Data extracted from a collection
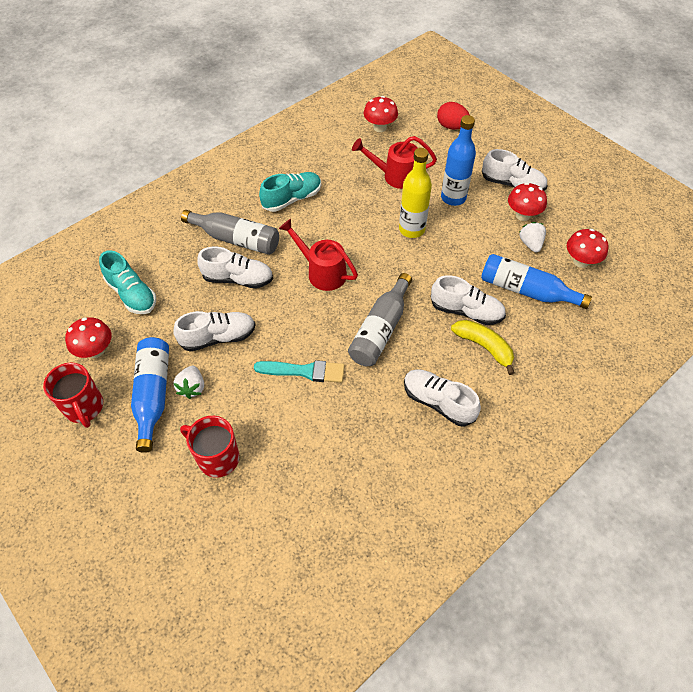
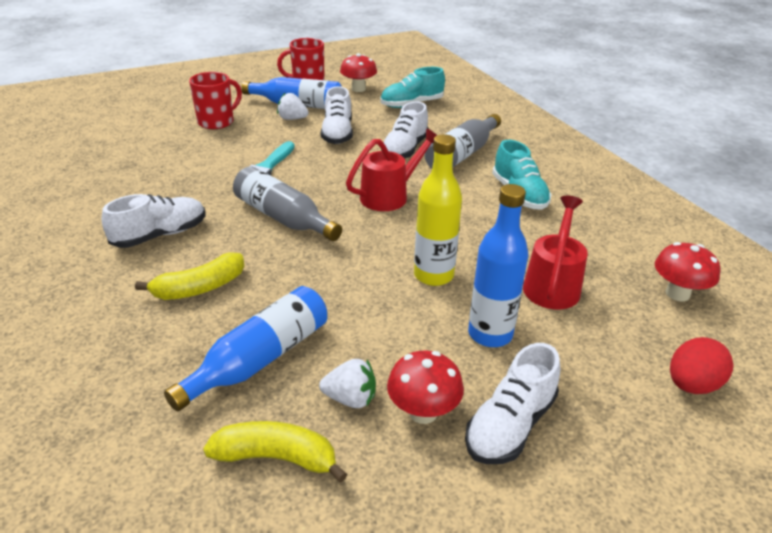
camera: 105 degrees right, 20 degrees down
(466, 311) = (264, 288): white shoe -> none
(581, 261) = (277, 457): red mushroom -> yellow banana

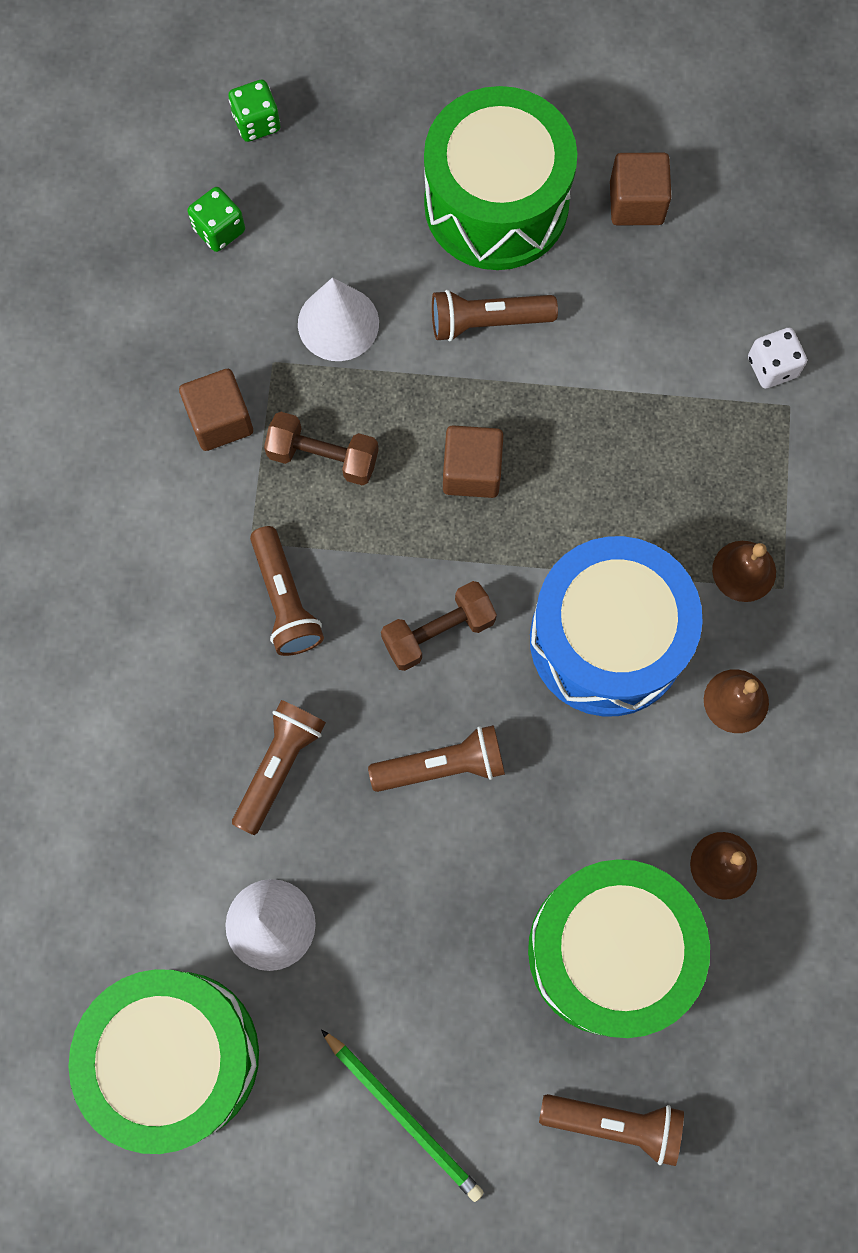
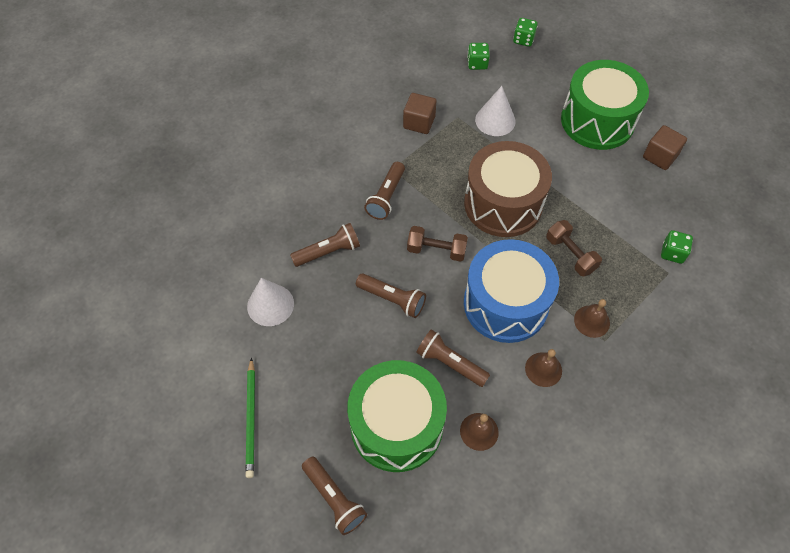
camera: 40 degrees right, 15 degrees down
(176, 1056) = (189, 323): green drum -> none
(323, 457) = (447, 160): brown dumbbell -> brown dumbbell (570, 254)
(471, 471) = (503, 204): brown cube -> brown drum
(488, 322) = (557, 157): brown flashlight -> brown flashlight (450, 363)
(772, 367) = (672, 253): white dice -> green dice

### [Task prompt]
Above are records with pictures; repeat them exactly, but without the pictures.

### [Result below]
camera: 105 degrees right, 20 degrees down
(466, 311) = (264, 288): white shoe -> none
(581, 261) = (277, 457): red mushroom -> yellow banana

camera: 40 degrees right, 15 degrees down
(176, 1056) = (189, 323): green drum -> none
(323, 457) = (447, 160): brown dumbbell -> brown dumbbell (570, 254)
(471, 471) = (503, 204): brown cube -> brown drum
(488, 322) = (557, 157): brown flashlight -> brown flashlight (450, 363)
(772, 367) = (672, 253): white dice -> green dice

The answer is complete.